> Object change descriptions
- - -
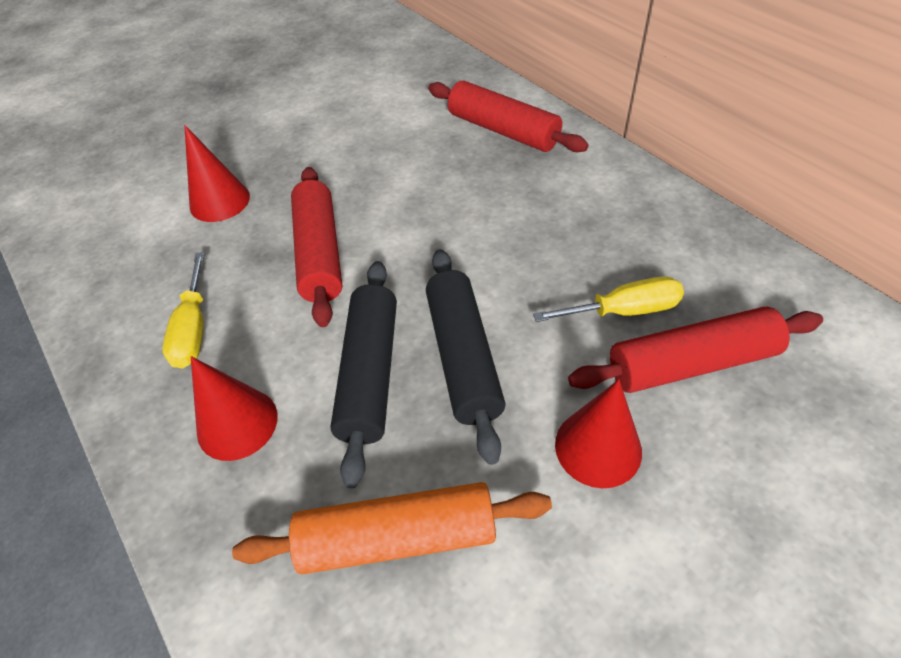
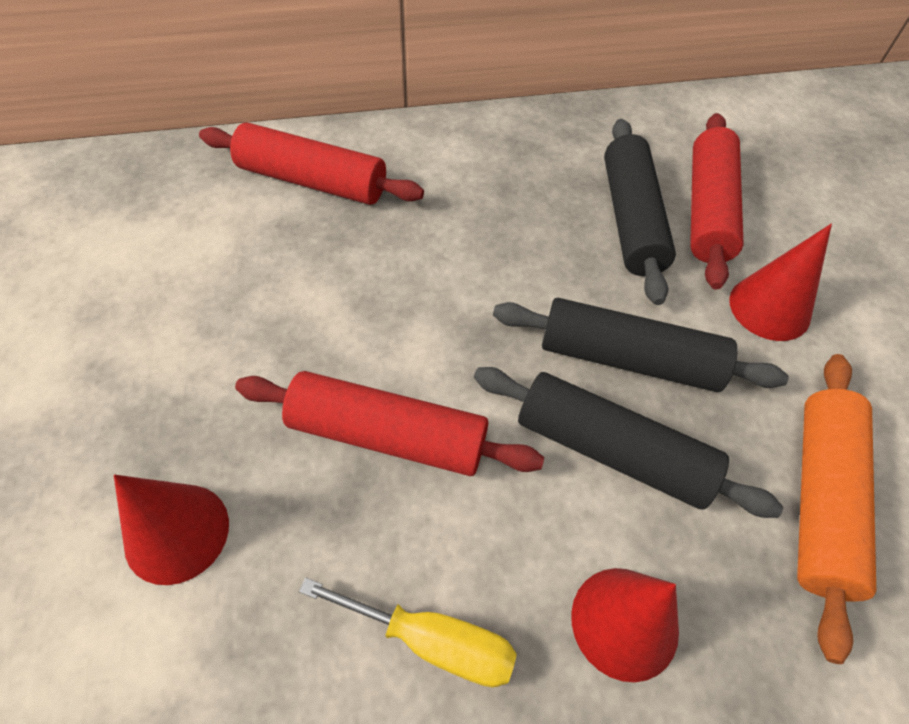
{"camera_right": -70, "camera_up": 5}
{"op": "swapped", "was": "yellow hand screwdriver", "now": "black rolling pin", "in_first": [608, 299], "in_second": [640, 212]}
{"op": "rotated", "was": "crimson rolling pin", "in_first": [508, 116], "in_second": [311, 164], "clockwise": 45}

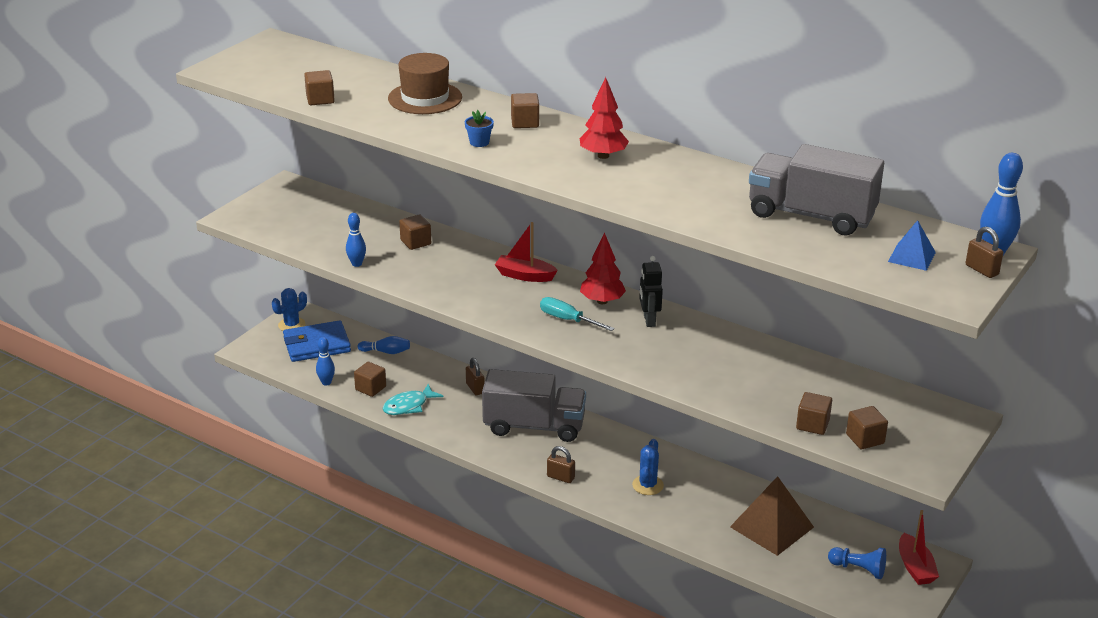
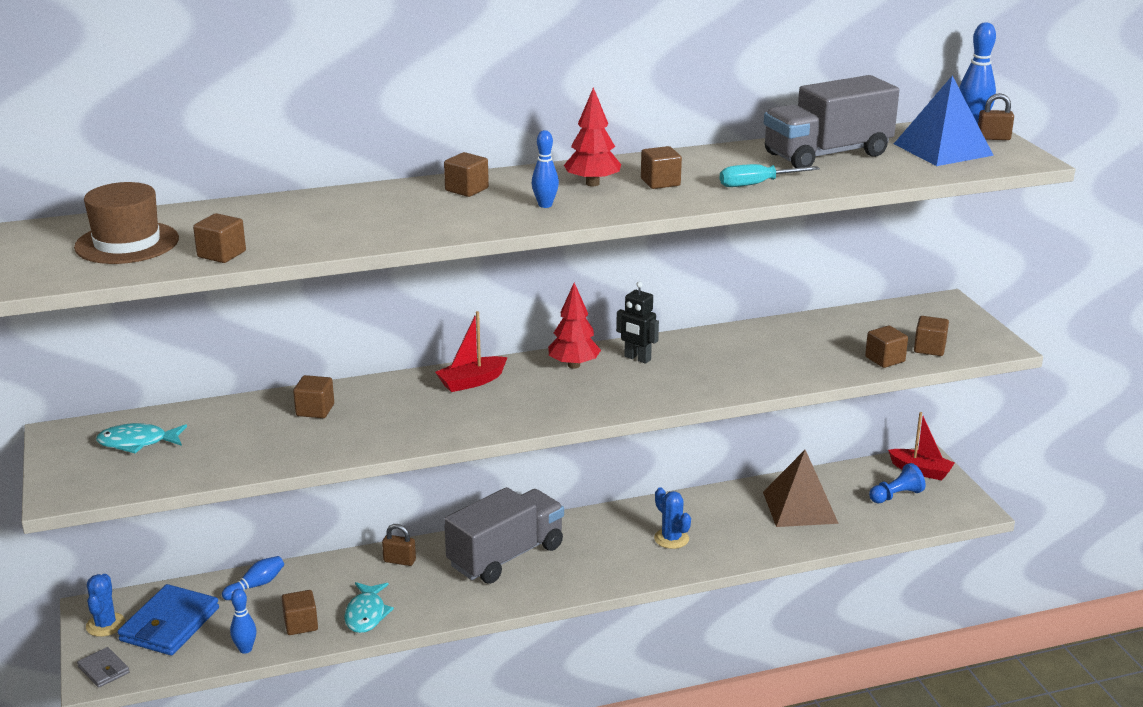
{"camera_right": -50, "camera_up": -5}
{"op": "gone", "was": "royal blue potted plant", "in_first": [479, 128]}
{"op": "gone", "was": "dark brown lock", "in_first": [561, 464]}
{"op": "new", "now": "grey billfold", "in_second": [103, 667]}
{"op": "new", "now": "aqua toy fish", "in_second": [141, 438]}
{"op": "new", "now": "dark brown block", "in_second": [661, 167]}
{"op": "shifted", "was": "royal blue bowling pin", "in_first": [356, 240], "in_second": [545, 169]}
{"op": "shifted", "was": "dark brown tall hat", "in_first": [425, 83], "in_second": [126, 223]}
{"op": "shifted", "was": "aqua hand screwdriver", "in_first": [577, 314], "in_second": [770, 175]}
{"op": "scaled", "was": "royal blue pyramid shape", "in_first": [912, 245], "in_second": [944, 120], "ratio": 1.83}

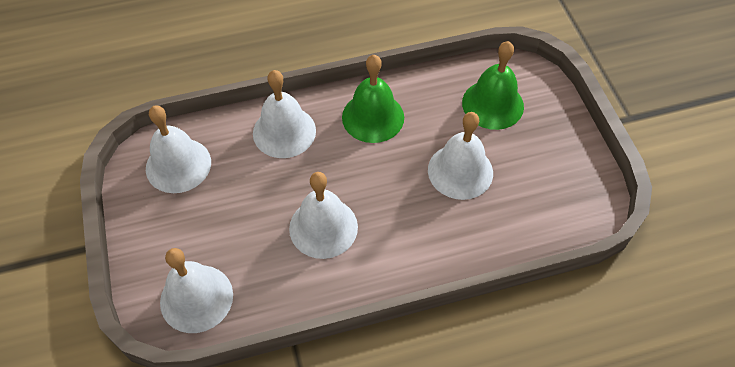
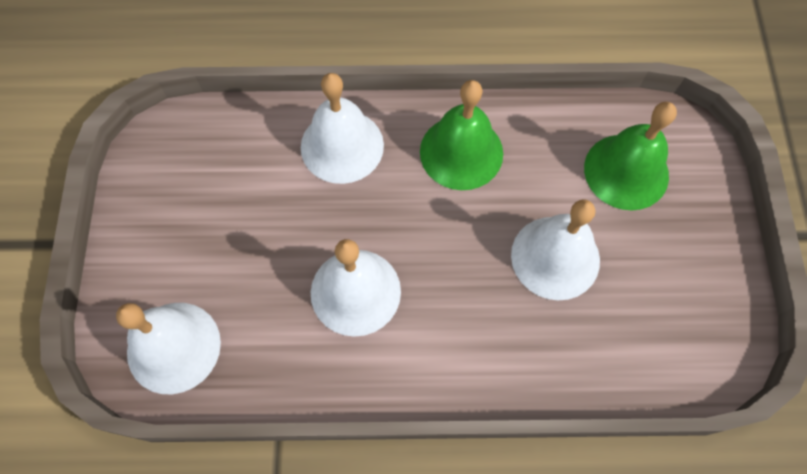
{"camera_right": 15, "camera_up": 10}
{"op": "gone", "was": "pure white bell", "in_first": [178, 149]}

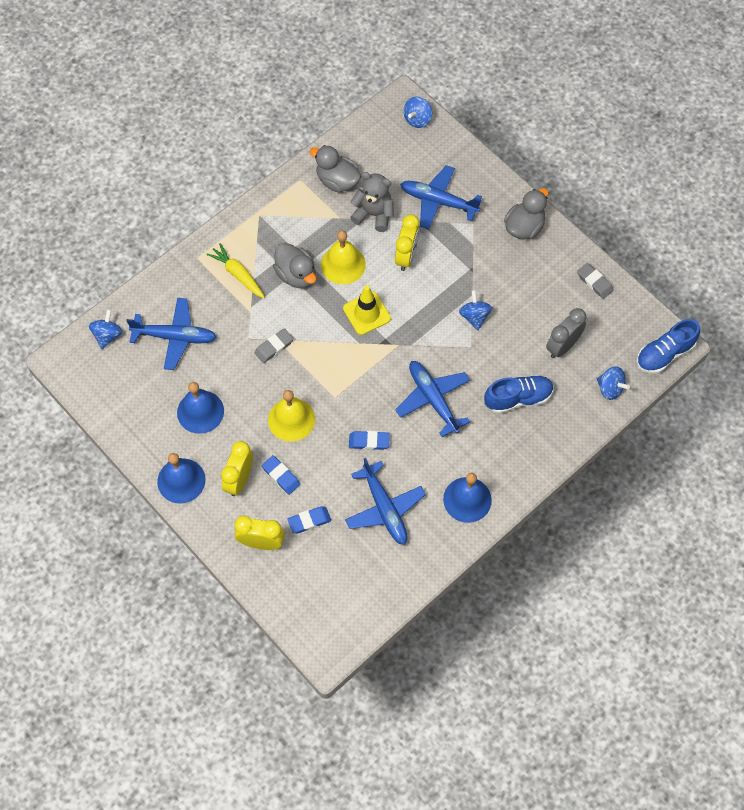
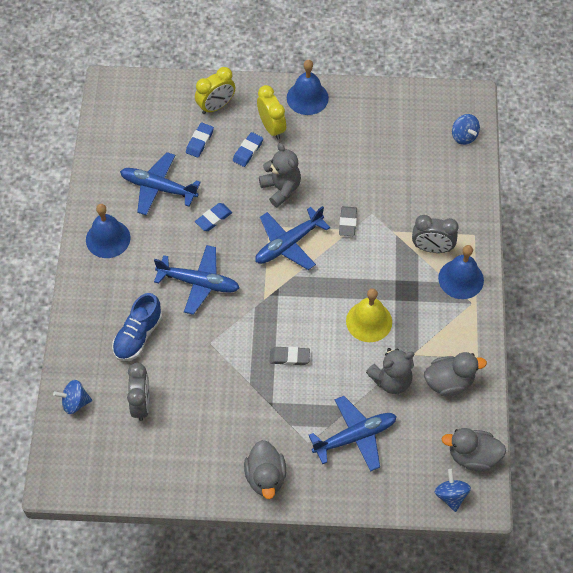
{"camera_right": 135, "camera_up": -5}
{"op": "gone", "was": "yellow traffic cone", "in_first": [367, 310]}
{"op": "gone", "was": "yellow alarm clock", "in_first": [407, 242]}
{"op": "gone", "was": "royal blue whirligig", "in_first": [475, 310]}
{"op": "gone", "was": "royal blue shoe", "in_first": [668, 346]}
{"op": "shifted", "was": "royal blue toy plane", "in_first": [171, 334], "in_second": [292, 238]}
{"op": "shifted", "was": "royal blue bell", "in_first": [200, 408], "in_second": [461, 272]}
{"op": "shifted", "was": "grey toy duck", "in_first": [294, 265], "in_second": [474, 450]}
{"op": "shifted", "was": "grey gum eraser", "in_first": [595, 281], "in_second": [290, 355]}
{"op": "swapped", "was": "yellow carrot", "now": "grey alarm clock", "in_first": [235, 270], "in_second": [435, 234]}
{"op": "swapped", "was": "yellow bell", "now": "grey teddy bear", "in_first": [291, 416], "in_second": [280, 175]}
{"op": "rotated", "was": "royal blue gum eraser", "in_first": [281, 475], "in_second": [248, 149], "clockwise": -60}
- - -
> PROBLEM STATEMENT
What you give back should match the entries above exactly, except that pictures are dropped.

> YOUR SOLUTION
{"camera_right": -70, "camera_up": 5}
{"op": "swapped", "was": "yellow hand screwdriver", "now": "black rolling pin", "in_first": [608, 299], "in_second": [640, 212]}
{"op": "rotated", "was": "crimson rolling pin", "in_first": [508, 116], "in_second": [311, 164], "clockwise": 45}

{"camera_right": -50, "camera_up": -5}
{"op": "gone", "was": "royal blue potted plant", "in_first": [479, 128]}
{"op": "gone", "was": "dark brown lock", "in_first": [561, 464]}
{"op": "new", "now": "grey billfold", "in_second": [103, 667]}
{"op": "new", "now": "aqua toy fish", "in_second": [141, 438]}
{"op": "new", "now": "dark brown block", "in_second": [661, 167]}
{"op": "shifted", "was": "royal blue bowling pin", "in_first": [356, 240], "in_second": [545, 169]}
{"op": "shifted", "was": "dark brown tall hat", "in_first": [425, 83], "in_second": [126, 223]}
{"op": "shifted", "was": "aqua hand screwdriver", "in_first": [577, 314], "in_second": [770, 175]}
{"op": "scaled", "was": "royal blue pyramid shape", "in_first": [912, 245], "in_second": [944, 120], "ratio": 1.83}

{"camera_right": 15, "camera_up": 10}
{"op": "gone", "was": "pure white bell", "in_first": [178, 149]}

{"camera_right": 135, "camera_up": -5}
{"op": "gone", "was": "yellow traffic cone", "in_first": [367, 310]}
{"op": "gone", "was": "yellow alarm clock", "in_first": [407, 242]}
{"op": "gone", "was": "royal blue whirligig", "in_first": [475, 310]}
{"op": "gone", "was": "royal blue shoe", "in_first": [668, 346]}
{"op": "shifted", "was": "royal blue toy plane", "in_first": [171, 334], "in_second": [292, 238]}
{"op": "shifted", "was": "royal blue bell", "in_first": [200, 408], "in_second": [461, 272]}
{"op": "shifted", "was": "grey toy duck", "in_first": [294, 265], "in_second": [474, 450]}
{"op": "shifted", "was": "grey gum eraser", "in_first": [595, 281], "in_second": [290, 355]}
{"op": "swapped", "was": "yellow carrot", "now": "grey alarm clock", "in_first": [235, 270], "in_second": [435, 234]}
{"op": "swapped", "was": "yellow bell", "now": "grey teddy bear", "in_first": [291, 416], "in_second": [280, 175]}
{"op": "rotated", "was": "royal blue gum eraser", "in_first": [281, 475], "in_second": [248, 149], "clockwise": -60}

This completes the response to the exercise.